Reproduce the listing exactly. Omit pictures.

• _SOURCE DATA_
####

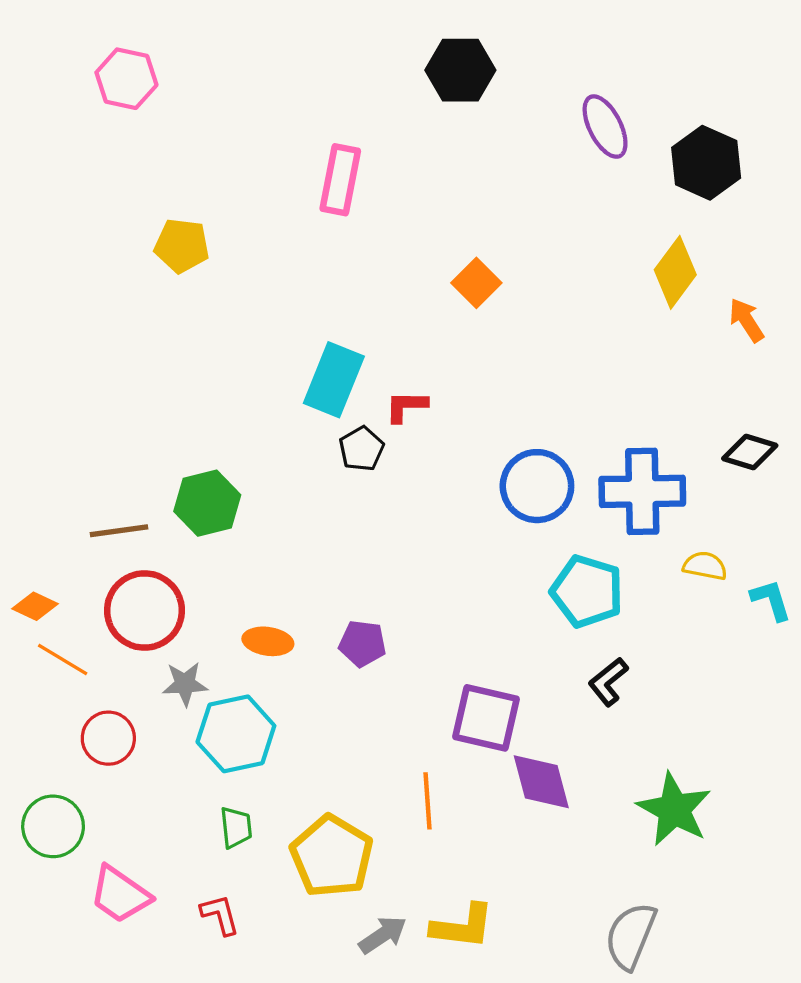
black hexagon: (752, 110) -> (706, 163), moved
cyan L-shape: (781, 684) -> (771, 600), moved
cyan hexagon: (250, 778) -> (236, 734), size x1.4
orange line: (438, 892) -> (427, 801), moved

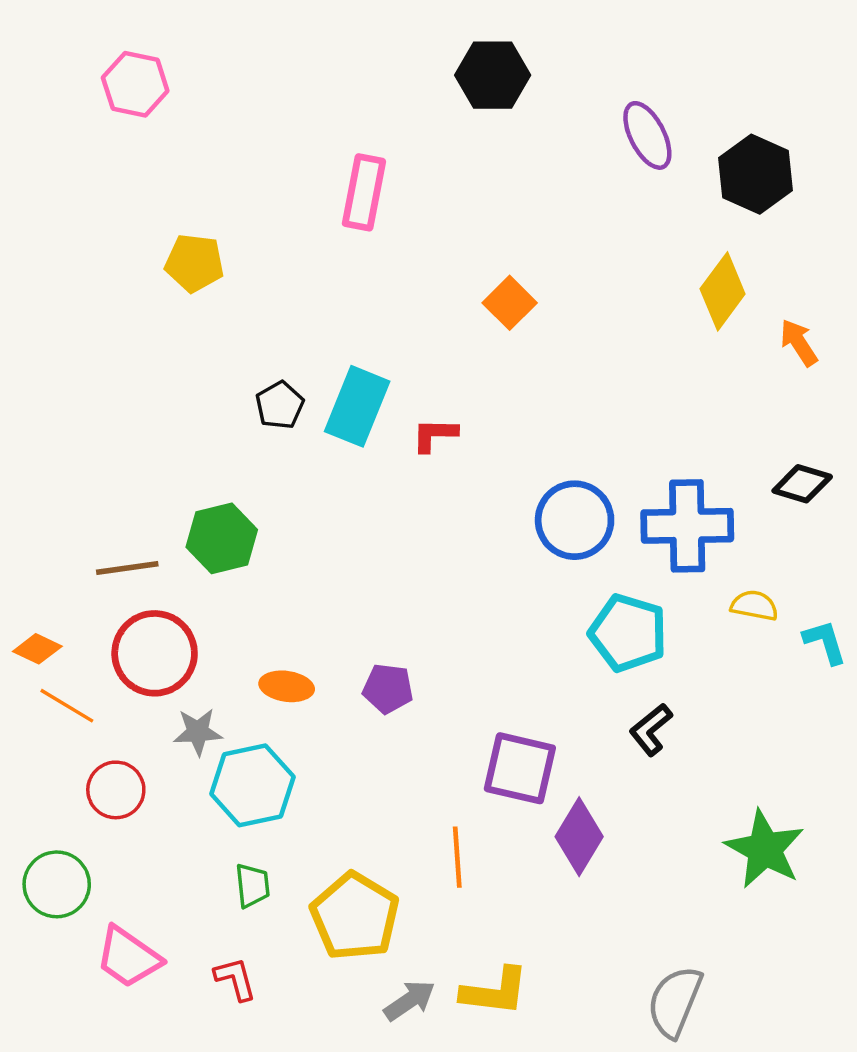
black pentagon: (361, 449) -> (280, 405), moved
purple diamond: (541, 782) -> (579, 837), turned 46
green star: (674, 809) -> (765, 849), moved

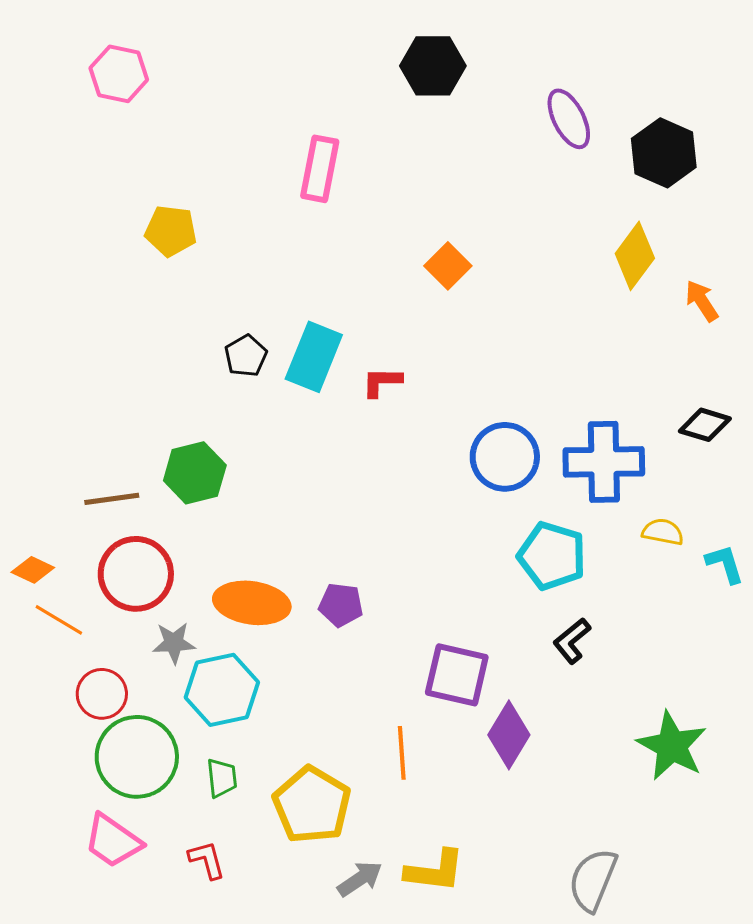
orange ellipse: (287, 686) -> (252, 603), size x1.6
green circle: (57, 884) -> (137, 757), moved, size x1.4

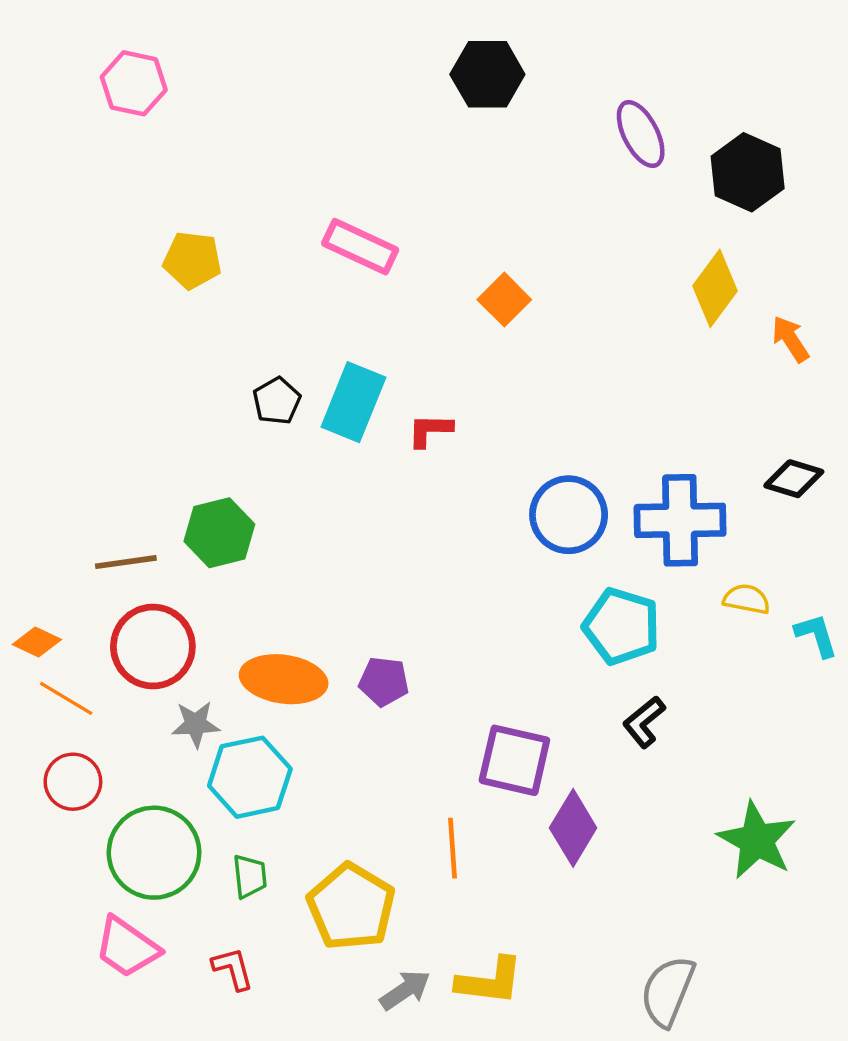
pink rectangle: (320, 169) -> (360, 247), moved, turned -76
red circle: (102, 694) -> (73, 782), moved

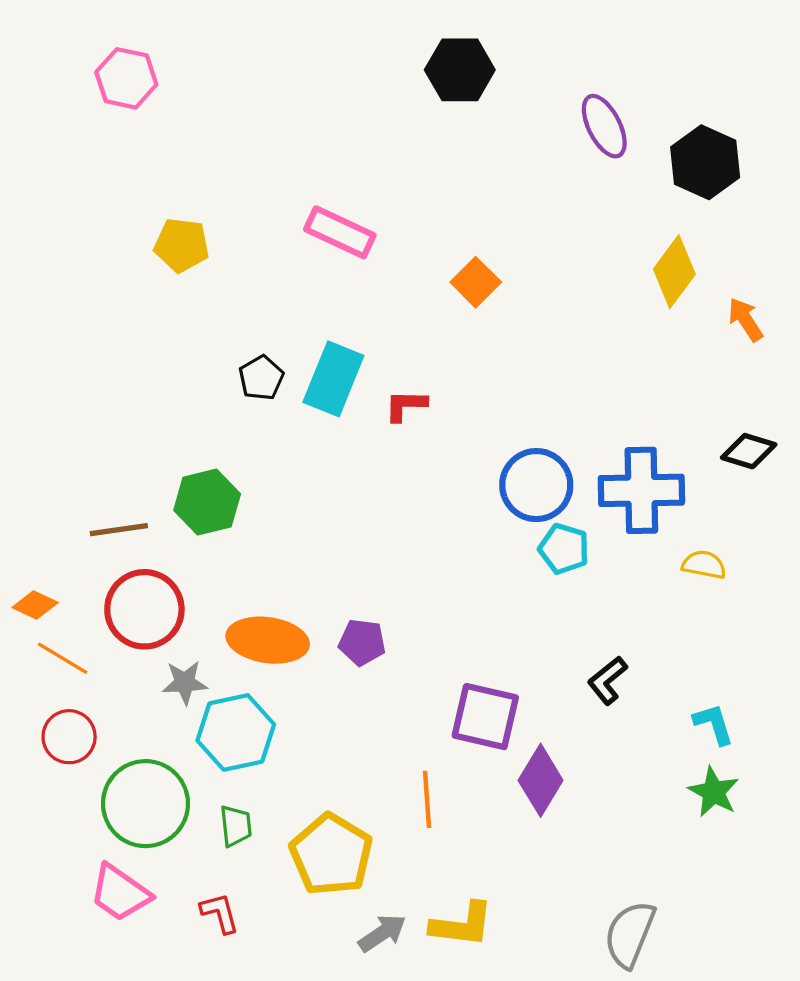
cyan pentagon: (621, 626) -> (564, 549), moved, size x0.7
cyan L-shape: (816, 635) -> (714, 724), moved
green star: (757, 840) -> (714, 792), size x0.7

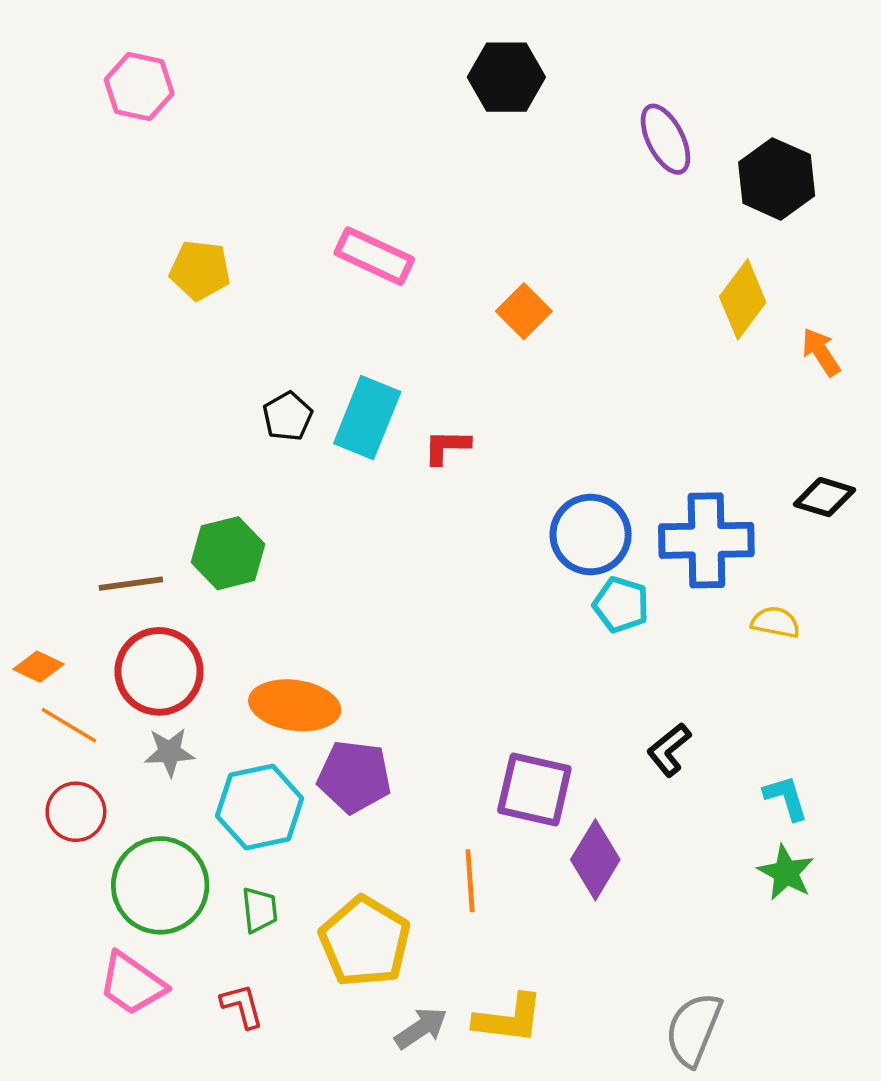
purple pentagon: (362, 642) -> (354, 777), moved, size x1.4
gray star: (185, 683) -> (170, 752), moved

####

• _EXERCISE SOLUTION_
black hexagon: (752, 110) -> (706, 163), moved
cyan L-shape: (781, 684) -> (771, 600), moved
cyan hexagon: (250, 778) -> (236, 734), size x1.4
orange line: (438, 892) -> (427, 801), moved

black pentagon: (361, 449) -> (280, 405), moved
purple diamond: (541, 782) -> (579, 837), turned 46
green star: (674, 809) -> (765, 849), moved

orange ellipse: (287, 686) -> (252, 603), size x1.6
green circle: (57, 884) -> (137, 757), moved, size x1.4

pink rectangle: (320, 169) -> (360, 247), moved, turned -76
red circle: (102, 694) -> (73, 782), moved

cyan pentagon: (621, 626) -> (564, 549), moved, size x0.7
cyan L-shape: (816, 635) -> (714, 724), moved
green star: (757, 840) -> (714, 792), size x0.7

purple pentagon: (362, 642) -> (354, 777), moved, size x1.4
gray star: (185, 683) -> (170, 752), moved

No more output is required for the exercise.